[Before and after difference data]
+++

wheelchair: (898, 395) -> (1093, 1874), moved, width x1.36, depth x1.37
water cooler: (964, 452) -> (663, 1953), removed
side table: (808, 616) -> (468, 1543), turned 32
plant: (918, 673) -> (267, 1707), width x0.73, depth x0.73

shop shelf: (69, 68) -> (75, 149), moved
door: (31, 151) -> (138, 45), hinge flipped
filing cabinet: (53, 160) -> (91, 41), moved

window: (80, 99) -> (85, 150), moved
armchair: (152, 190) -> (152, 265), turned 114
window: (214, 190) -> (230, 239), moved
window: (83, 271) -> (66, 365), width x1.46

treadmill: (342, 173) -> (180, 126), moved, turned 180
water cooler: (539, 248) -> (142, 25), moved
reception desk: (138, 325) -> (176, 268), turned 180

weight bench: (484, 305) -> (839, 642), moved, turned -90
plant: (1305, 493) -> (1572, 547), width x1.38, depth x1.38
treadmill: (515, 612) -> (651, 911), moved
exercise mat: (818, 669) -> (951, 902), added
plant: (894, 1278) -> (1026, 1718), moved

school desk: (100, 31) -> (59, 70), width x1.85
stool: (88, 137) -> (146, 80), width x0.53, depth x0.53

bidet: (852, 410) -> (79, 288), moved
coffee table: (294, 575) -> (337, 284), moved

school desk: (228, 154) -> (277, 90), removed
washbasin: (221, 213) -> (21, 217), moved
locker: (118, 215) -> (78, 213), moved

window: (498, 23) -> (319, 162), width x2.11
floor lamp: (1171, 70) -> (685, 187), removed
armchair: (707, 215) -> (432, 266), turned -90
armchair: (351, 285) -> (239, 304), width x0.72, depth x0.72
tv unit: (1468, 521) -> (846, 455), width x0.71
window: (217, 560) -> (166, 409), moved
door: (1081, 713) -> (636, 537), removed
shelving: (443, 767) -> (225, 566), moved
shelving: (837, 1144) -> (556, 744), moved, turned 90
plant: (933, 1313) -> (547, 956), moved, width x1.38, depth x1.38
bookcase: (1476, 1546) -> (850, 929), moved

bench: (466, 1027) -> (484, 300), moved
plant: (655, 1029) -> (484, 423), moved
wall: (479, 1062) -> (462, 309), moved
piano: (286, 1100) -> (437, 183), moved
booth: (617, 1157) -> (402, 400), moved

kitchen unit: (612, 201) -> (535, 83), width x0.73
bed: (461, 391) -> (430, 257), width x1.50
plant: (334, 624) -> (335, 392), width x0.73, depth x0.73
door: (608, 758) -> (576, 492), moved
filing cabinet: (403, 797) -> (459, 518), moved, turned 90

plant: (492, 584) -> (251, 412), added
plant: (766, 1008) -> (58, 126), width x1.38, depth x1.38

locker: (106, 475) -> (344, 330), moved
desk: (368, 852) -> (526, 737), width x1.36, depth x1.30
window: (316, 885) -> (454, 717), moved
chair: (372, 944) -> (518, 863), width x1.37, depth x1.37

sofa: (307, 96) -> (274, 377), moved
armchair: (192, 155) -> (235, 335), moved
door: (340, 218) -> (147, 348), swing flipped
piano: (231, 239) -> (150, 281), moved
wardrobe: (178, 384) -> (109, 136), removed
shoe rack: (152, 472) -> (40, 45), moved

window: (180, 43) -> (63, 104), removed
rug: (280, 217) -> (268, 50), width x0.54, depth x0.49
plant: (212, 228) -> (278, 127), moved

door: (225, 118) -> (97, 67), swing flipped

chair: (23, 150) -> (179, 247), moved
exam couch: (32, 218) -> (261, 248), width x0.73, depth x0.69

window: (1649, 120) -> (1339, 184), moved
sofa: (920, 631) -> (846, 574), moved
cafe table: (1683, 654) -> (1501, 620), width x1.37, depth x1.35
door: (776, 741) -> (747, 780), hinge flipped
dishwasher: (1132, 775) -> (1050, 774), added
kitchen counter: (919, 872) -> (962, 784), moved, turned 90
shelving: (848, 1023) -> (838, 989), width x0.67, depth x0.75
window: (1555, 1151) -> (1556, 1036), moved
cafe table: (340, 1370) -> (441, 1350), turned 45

+++

◆ **Assigned task**: Each line carrying the string "cooler" should be copied out from the entries.

◆ **Result**:
water cooler: (964, 452) -> (663, 1953), removed
water cooler: (539, 248) -> (142, 25), moved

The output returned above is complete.